**EXERCISE PROMPT:** In your copy of the entries, please include no pictures and return every word exactly.

Edit difference data
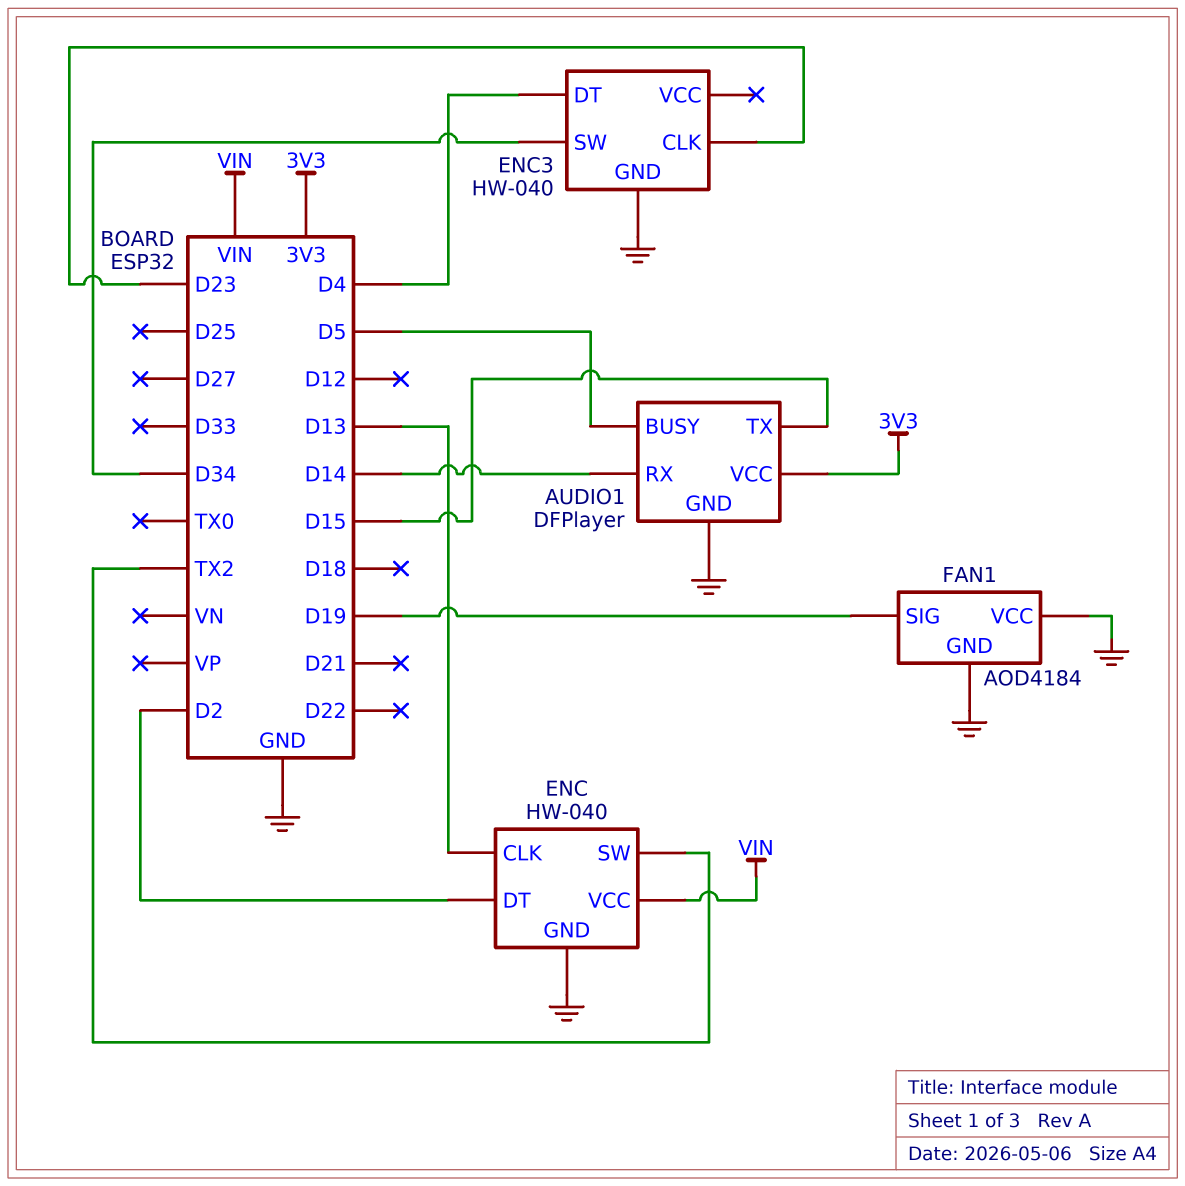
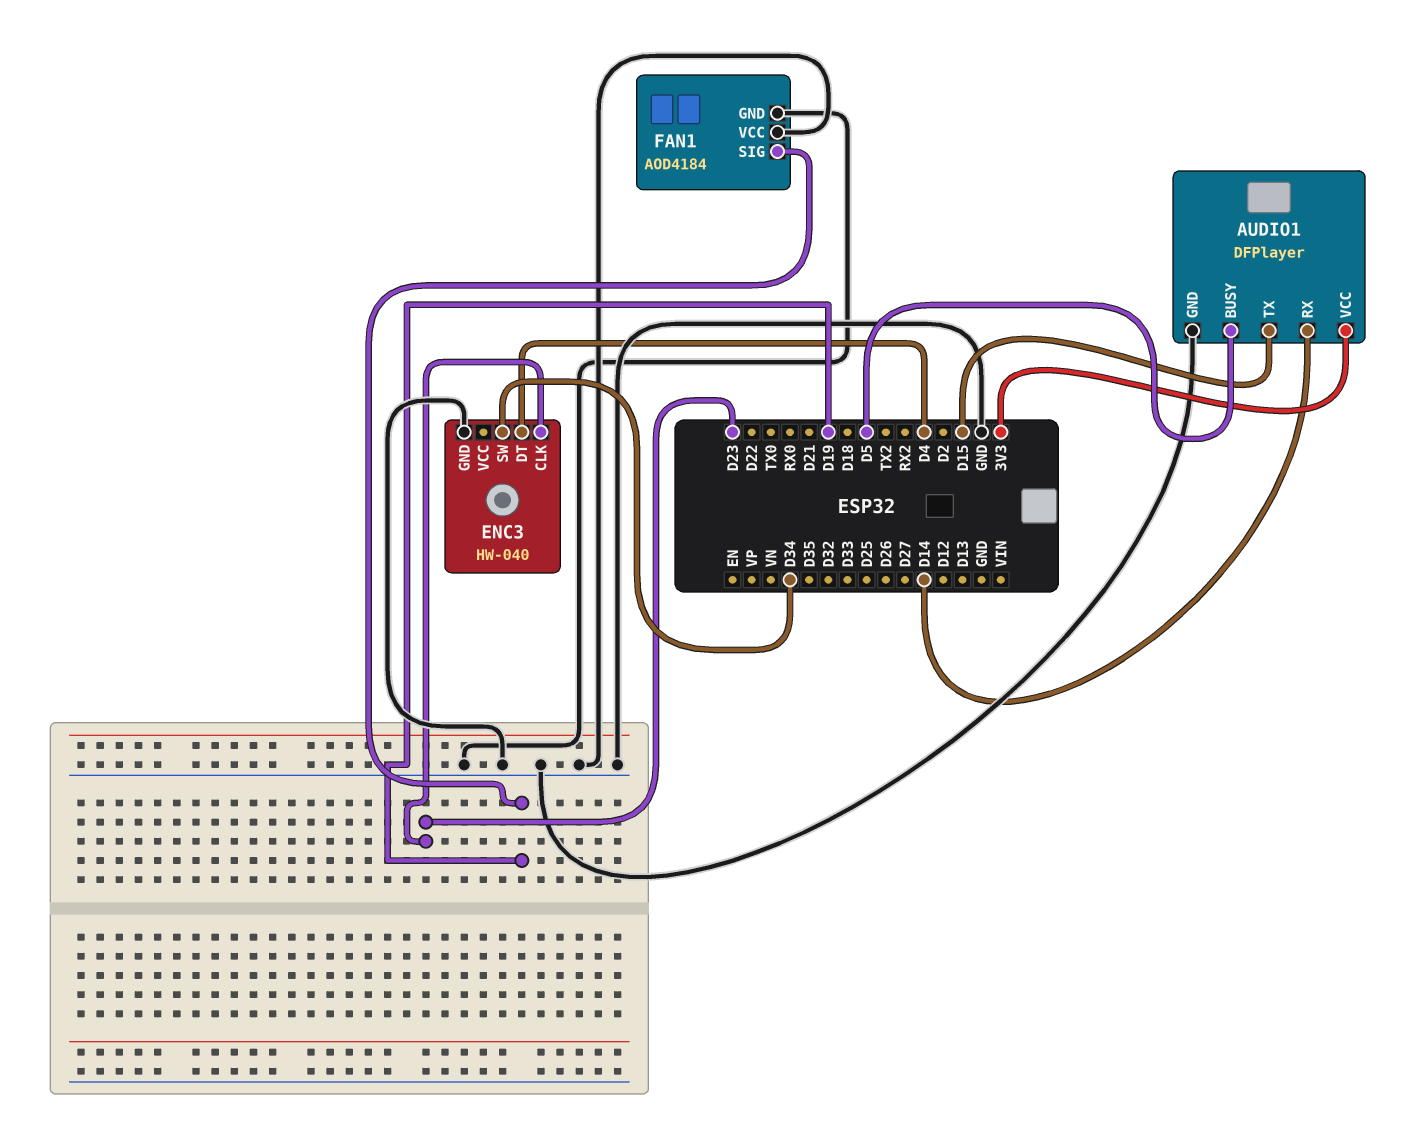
ENC: HW-040 -> none
ENC pin CLK: D13 -> none
ENC pin DT: D2 -> none
ENC pin GND: GND -> none
ENC pin SW: TX2 -> none
ENC pin VCC: VIN -> none

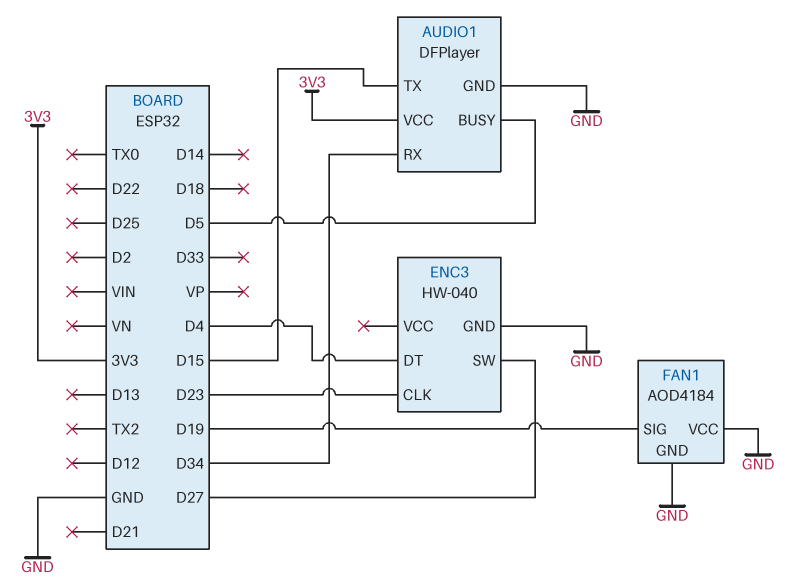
AUDIO1 pin RX: D14 -> D34
ENC3 pin SW: D34 -> D27

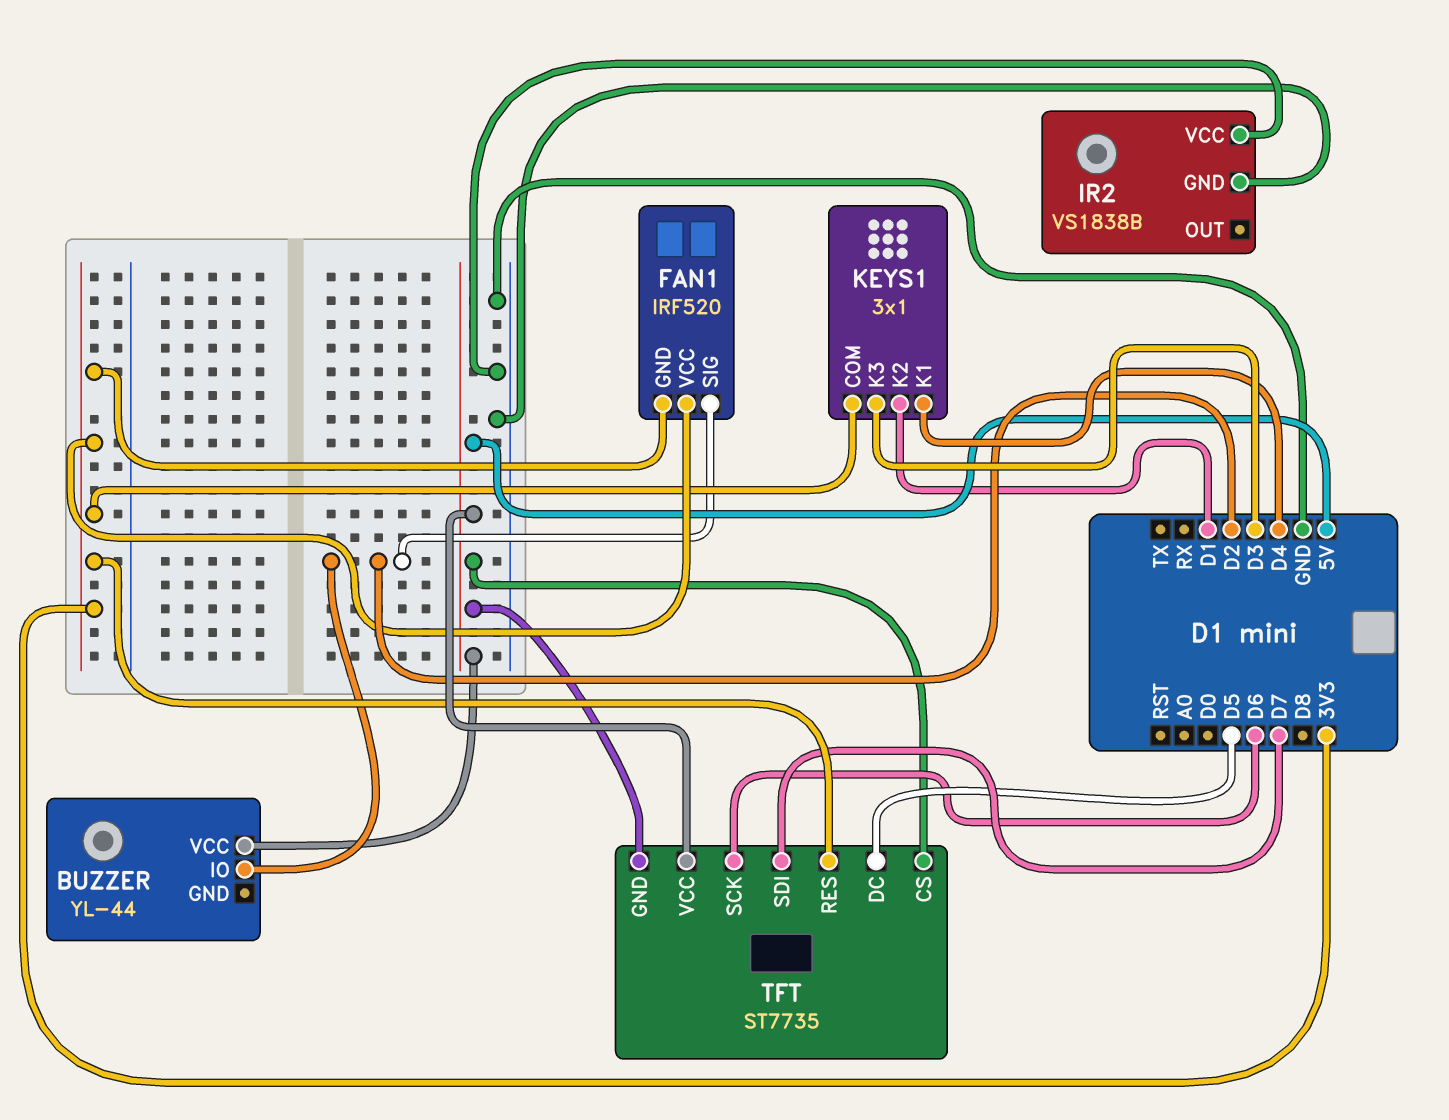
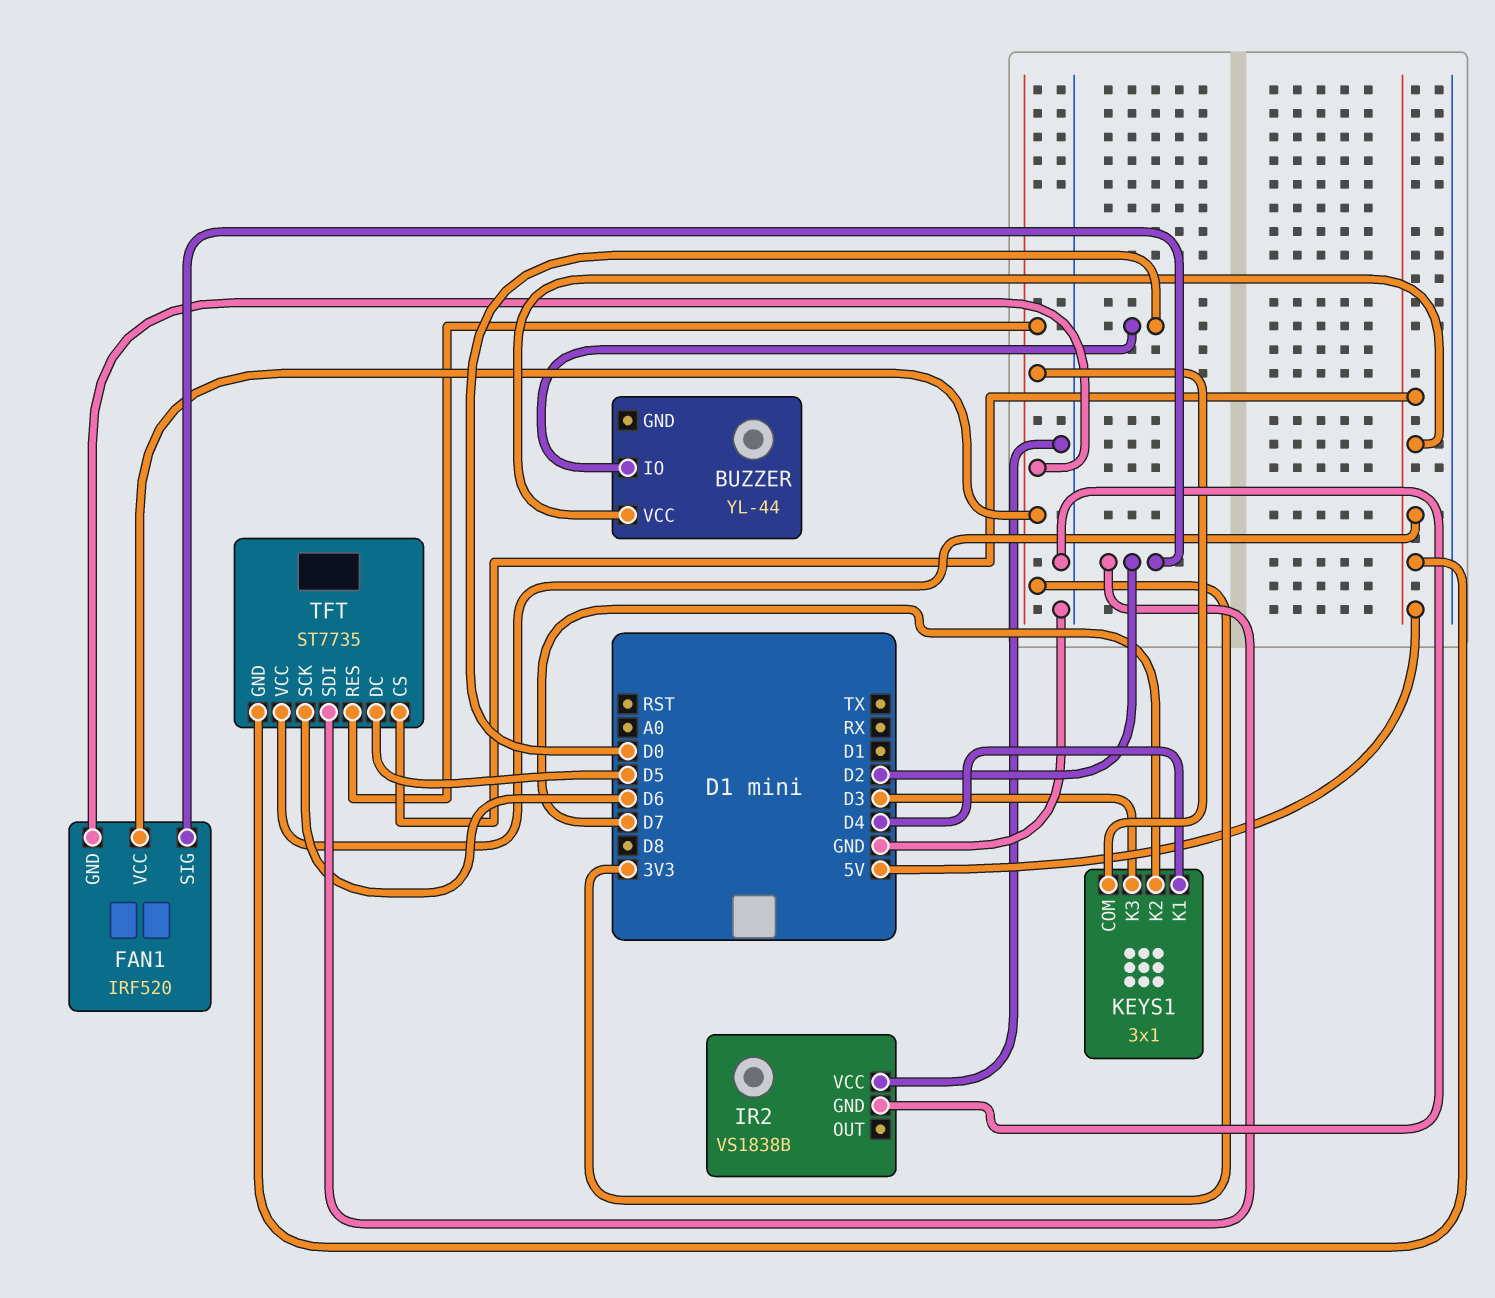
BUZZER pin IO: D2 -> D0
KEYS1 pin K2: D1 -> D7
TFT pin SDI: D7 -> D2

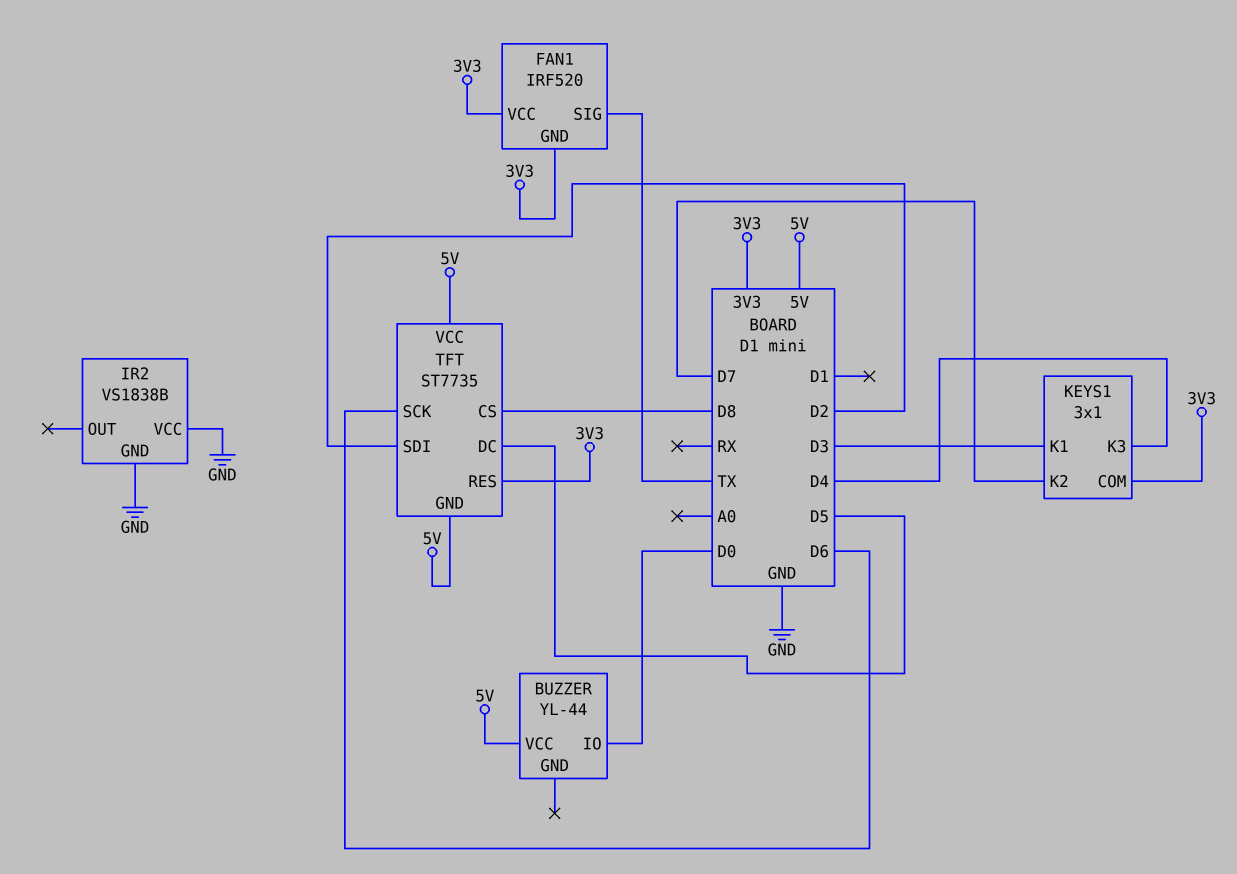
FAN1 pin SIG: D2 -> TX
KEYS1 pin K1: D4 -> D3
KEYS1 pin K3: D3 -> D4
TFT pin CS: 5V -> D8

**RESULT OF THIS EXERCISE:**
ENC: HW-040 -> none
ENC pin CLK: D13 -> none
ENC pin DT: D2 -> none
ENC pin GND: GND -> none
ENC pin SW: TX2 -> none
ENC pin VCC: VIN -> none

AUDIO1 pin RX: D14 -> D34
ENC3 pin SW: D34 -> D27

BUZZER pin IO: D2 -> D0
KEYS1 pin K2: D1 -> D7
TFT pin SDI: D7 -> D2

FAN1 pin SIG: D2 -> TX
KEYS1 pin K1: D4 -> D3
KEYS1 pin K3: D3 -> D4
TFT pin CS: 5V -> D8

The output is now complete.